**About this exercise**
Report each line of the records where "grey" occurs.
•••
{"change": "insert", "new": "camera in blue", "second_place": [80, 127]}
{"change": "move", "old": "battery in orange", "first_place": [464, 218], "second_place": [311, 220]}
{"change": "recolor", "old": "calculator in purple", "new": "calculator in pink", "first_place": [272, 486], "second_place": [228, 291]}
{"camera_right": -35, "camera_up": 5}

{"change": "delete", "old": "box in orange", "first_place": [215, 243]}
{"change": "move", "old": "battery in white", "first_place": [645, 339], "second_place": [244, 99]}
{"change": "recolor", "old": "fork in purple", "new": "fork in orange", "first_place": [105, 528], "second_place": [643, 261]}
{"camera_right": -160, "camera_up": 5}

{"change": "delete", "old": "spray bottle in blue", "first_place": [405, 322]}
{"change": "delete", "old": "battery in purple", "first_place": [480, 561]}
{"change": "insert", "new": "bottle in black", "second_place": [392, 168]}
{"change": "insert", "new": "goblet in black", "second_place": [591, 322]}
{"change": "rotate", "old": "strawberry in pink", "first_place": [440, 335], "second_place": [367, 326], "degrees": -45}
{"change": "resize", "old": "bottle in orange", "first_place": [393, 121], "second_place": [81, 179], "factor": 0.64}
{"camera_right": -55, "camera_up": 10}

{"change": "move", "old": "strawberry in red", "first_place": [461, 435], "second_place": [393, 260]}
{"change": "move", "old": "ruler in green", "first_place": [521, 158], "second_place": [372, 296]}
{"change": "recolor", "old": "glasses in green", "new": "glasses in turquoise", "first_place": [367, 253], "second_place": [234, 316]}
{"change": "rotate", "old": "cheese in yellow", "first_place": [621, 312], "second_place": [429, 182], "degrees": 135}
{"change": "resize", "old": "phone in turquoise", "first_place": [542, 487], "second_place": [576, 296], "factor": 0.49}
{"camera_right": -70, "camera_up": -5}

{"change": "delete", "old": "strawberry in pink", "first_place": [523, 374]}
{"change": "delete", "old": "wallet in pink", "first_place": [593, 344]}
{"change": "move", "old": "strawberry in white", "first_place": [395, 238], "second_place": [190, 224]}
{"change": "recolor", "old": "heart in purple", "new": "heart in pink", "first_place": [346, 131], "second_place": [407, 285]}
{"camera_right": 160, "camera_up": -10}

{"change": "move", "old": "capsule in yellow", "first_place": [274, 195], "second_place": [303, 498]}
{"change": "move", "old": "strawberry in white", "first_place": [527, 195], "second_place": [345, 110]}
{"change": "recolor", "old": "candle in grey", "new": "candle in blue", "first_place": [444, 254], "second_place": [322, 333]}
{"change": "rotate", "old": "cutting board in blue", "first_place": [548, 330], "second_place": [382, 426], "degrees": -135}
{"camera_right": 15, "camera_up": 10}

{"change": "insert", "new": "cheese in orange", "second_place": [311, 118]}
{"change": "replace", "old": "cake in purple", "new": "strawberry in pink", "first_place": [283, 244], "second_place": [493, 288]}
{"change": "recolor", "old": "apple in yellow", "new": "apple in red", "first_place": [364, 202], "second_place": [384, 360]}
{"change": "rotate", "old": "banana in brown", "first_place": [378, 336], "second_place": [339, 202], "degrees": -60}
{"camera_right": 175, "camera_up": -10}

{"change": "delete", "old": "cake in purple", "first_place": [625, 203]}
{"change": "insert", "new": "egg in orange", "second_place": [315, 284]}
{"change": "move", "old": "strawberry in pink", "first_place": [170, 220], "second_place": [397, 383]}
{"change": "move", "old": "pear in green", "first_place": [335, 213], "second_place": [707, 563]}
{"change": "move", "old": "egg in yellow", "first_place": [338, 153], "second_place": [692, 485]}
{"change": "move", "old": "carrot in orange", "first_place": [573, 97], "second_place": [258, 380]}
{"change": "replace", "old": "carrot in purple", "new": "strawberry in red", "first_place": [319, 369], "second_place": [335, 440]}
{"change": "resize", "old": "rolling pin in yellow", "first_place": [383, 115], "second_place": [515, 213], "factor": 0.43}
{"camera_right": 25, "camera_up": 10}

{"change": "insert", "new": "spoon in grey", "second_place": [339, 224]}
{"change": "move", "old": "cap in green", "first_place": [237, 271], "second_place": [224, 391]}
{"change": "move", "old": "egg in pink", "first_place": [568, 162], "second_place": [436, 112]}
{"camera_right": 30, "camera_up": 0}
•••
**Exercise response**
{"change": "recolor", "old": "candle in grey", "new": "candle in blue", "first_place": [444, 254], "second_place": [322, 333]}
{"change": "insert", "new": "spoon in grey", "second_place": [339, 224]}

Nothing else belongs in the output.